(Data in this exercise begins)

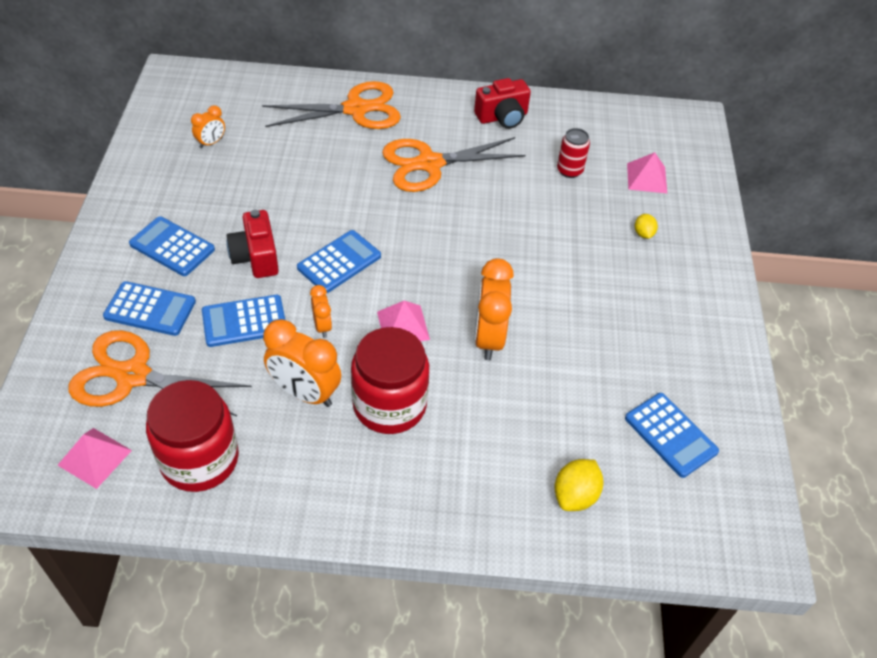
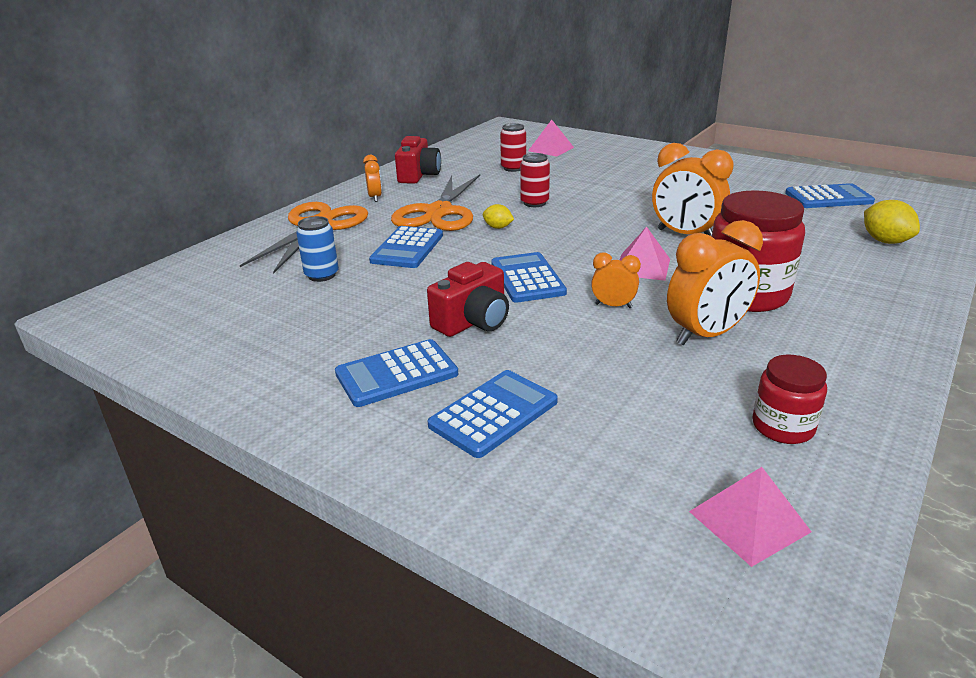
camera: 55 degrees left, 20 degrees down
(133, 376) = (608, 453): orange scissors -> none
(199, 459) = (783, 427): red jar -> red jar, size x0.55
(211, 143) = (248, 311): orange clock -> orange clock (375, 197)
(244, 321) = (570, 349): blue calculator -> blue calculator (407, 248)
(256, 257) = (473, 322): red camera -> red camera turned 60 degrees counterclockwise
(279, 151) = (322, 275): none -> blue can
(493, 215) = (534, 203): none -> red can
(643, 234) = (610, 162): yellow lemon -> yellow lemon (498, 227)

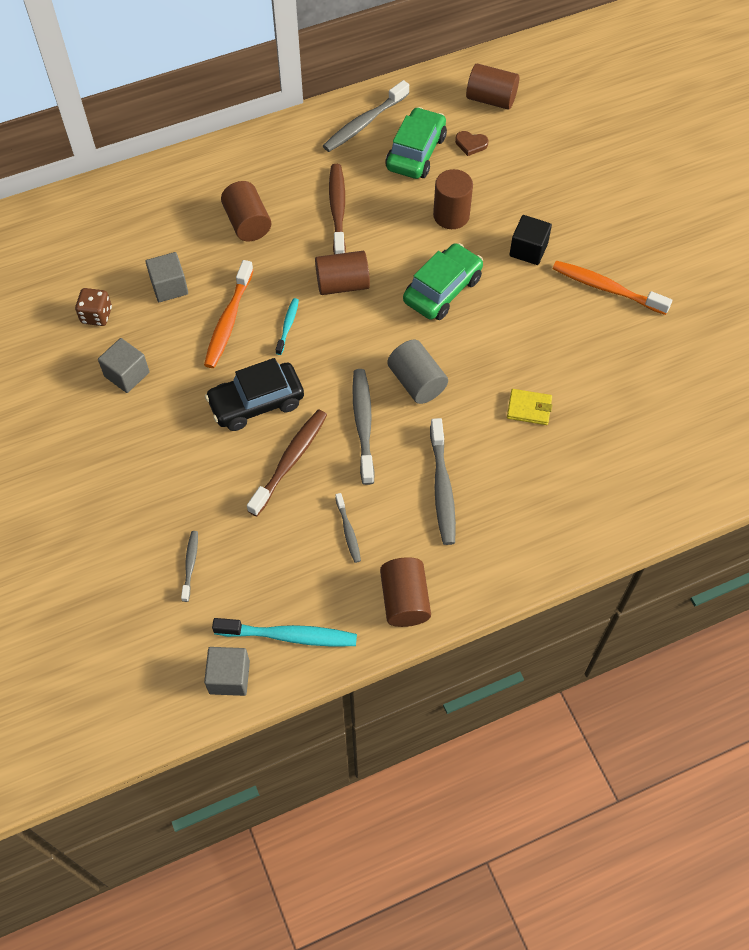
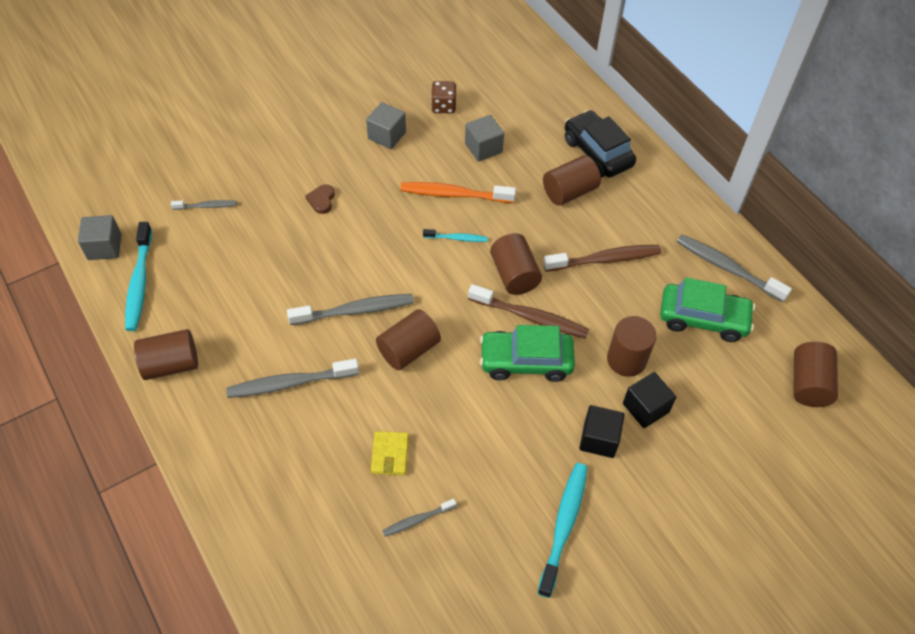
camera: 80 degrees right, 5 degrees down
(256, 403) = (369, 227): black car -> black car (597, 152)
(290, 461) = (311, 260): brown toothbrush -> brown toothbrush (530, 317)
(348, 531) = (240, 312): grey toothbrush -> grey toothbrush (417, 520)
(416, 382) = (408, 349): grey cylinder -> brown cylinder
(442, 290) = (526, 361): green car -> green car turned 150 degrees clockwise
(471, 144) = (733, 369): brown heart -> brown heart (321, 200)
(501, 211) = (645, 408): none -> black cube
(606, 288) = (564, 525): orange toothbrush -> turquoise toothbrush

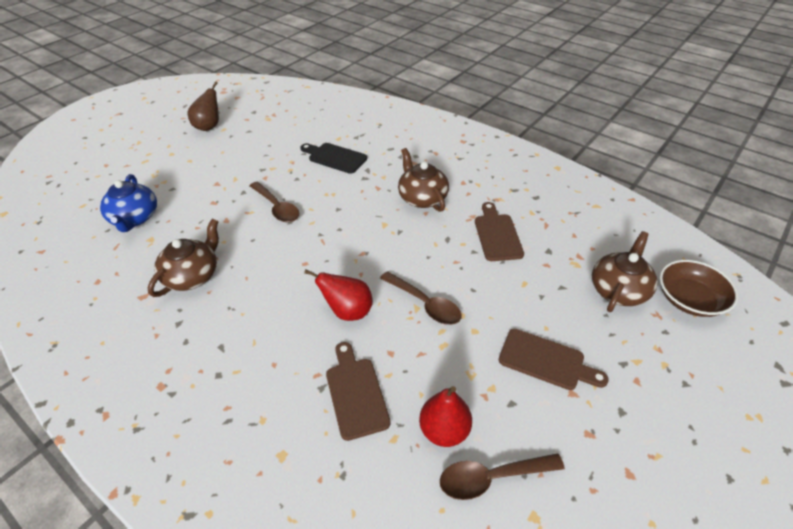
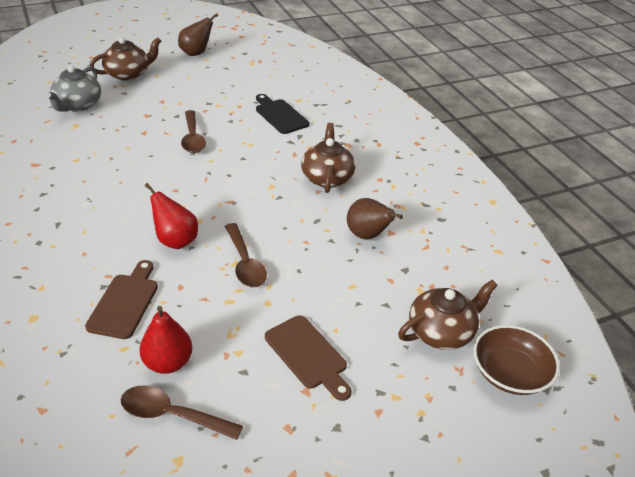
camera: 25 degrees right, 5 degrees down
(135, 218) = (77, 105): blue teapot -> grey teapot
(192, 276) = (82, 164): brown teapot -> brown teapot (128, 74)
(497, 235) = (367, 235): brown cutting board -> brown pear

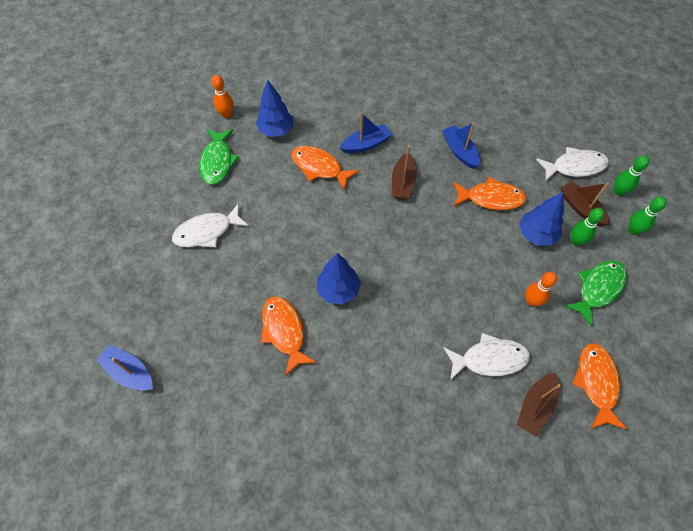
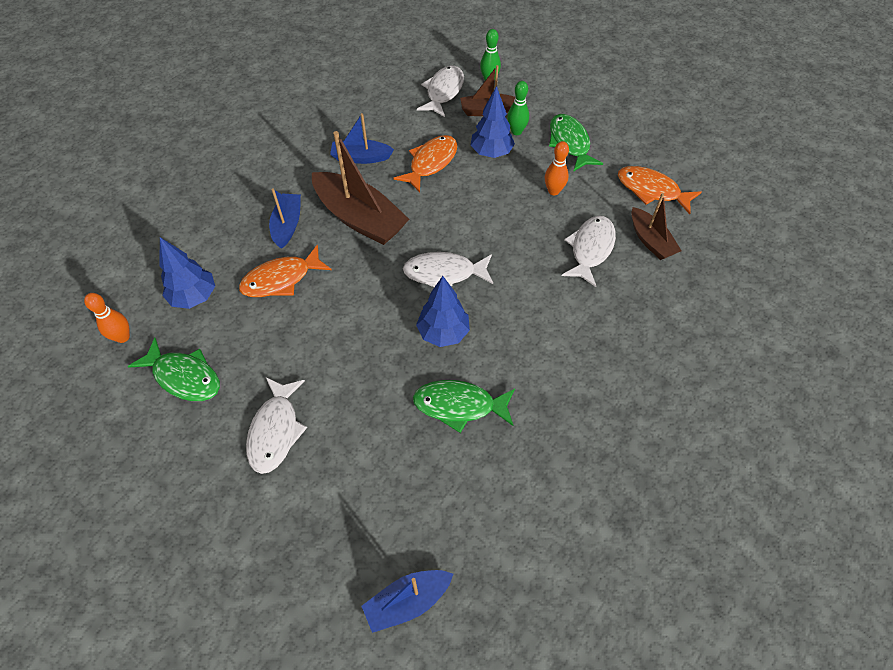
camera: 60 degrees left, 5 degrees down
(284, 331) = (459, 405): orange fish -> green fish
(391, 263) = (444, 273): none -> white fish
(403, 182) = (360, 218): brown boat -> brown boat, size x1.76
(633, 230) = (531, 92): green bowling pin -> none

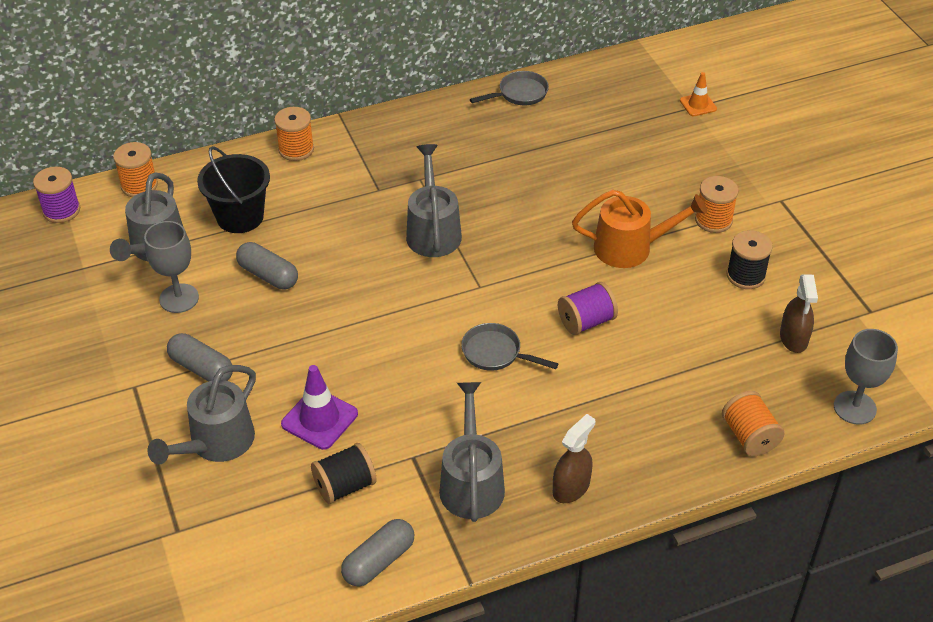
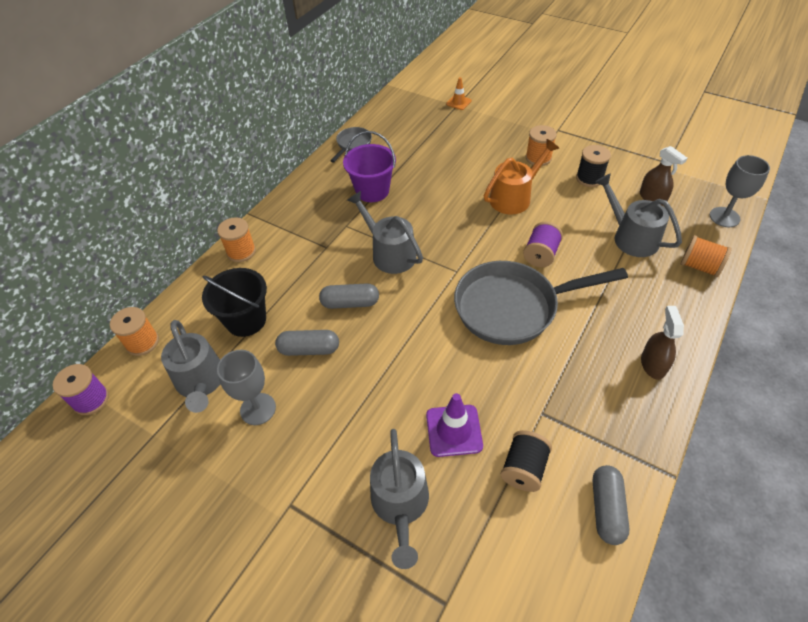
camera: 35 degrees left, 5 degrees up
(201, 368) = (329, 452): grey capsule -> grey capsule (350, 303)
(471, 483) = (596, 404): grey watering can -> grey watering can (631, 237)
(485, 157) = (372, 191): none -> purple bucket
(496, 353) = (513, 307): grey pan -> grey pan, size x2.17

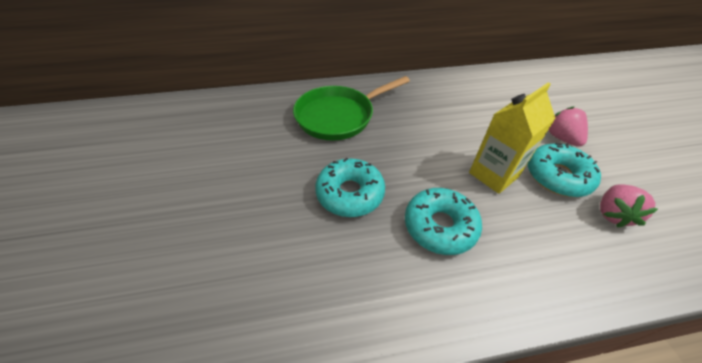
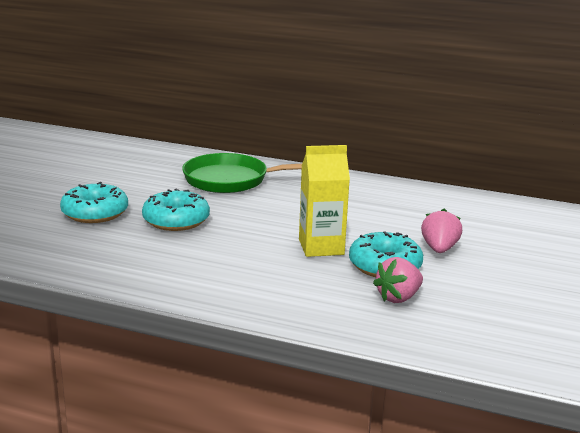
camera: 30 degrees right, 25 degrees down
(440, 226) = (223, 255): turquoise donut -> turquoise donut (95, 213)

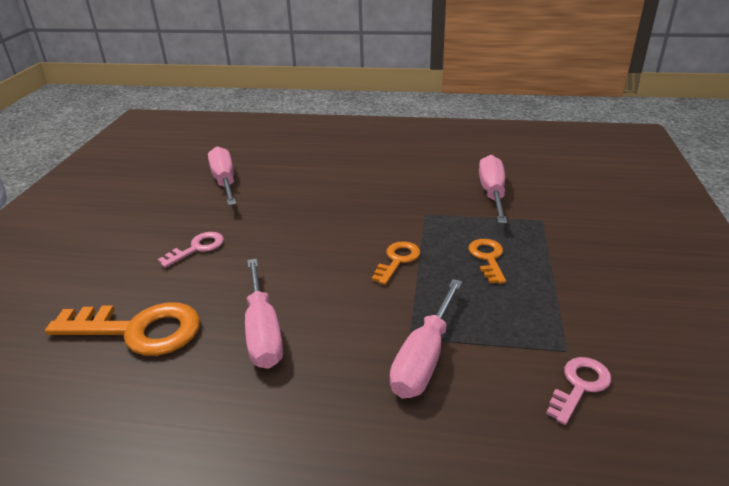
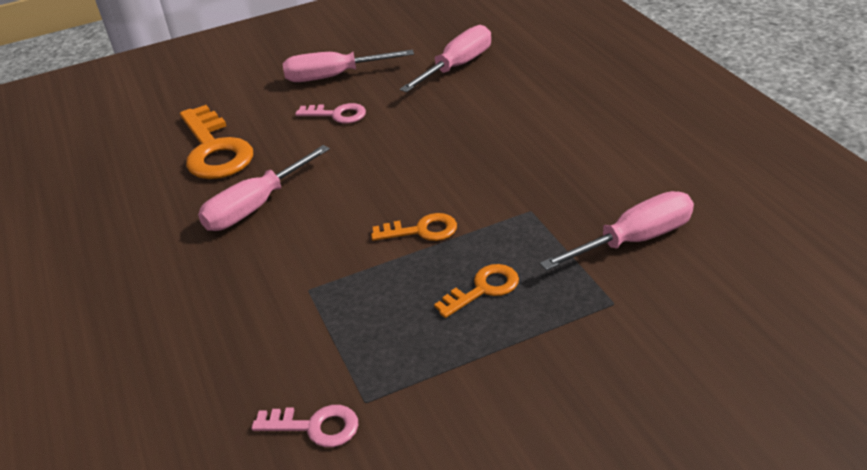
camera: 60 degrees right, 5 degrees up
(424, 358) = (285, 310): pink screwdriver -> pink screwdriver (334, 76)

(Data in this exercise ends)

[Exercise]
From the line that contains "(192, 276) = (82, 164): brown" down to the final line of the entries above, please copy each line exactly, excluding pictures.

[Response to the task]
(192, 276) = (82, 164): brown teapot -> brown teapot (128, 74)
(497, 235) = (367, 235): brown cutting board -> brown pear

camera: 60 degrees left, 5 degrees down
(284, 331) = (459, 405): orange fish -> green fish
(391, 263) = (444, 273): none -> white fish
(403, 182) = (360, 218): brown boat -> brown boat, size x1.76
(633, 230) = (531, 92): green bowling pin -> none

camera: 35 degrees left, 5 degrees up
(201, 368) = (329, 452): grey capsule -> grey capsule (350, 303)
(471, 483) = (596, 404): grey watering can -> grey watering can (631, 237)
(485, 157) = (372, 191): none -> purple bucket
(496, 353) = (513, 307): grey pan -> grey pan, size x2.17

camera: 30 degrees right, 25 degrees down
(440, 226) = (223, 255): turquoise donut -> turquoise donut (95, 213)

camera: 60 degrees right, 5 degrees up
(424, 358) = (285, 310): pink screwdriver -> pink screwdriver (334, 76)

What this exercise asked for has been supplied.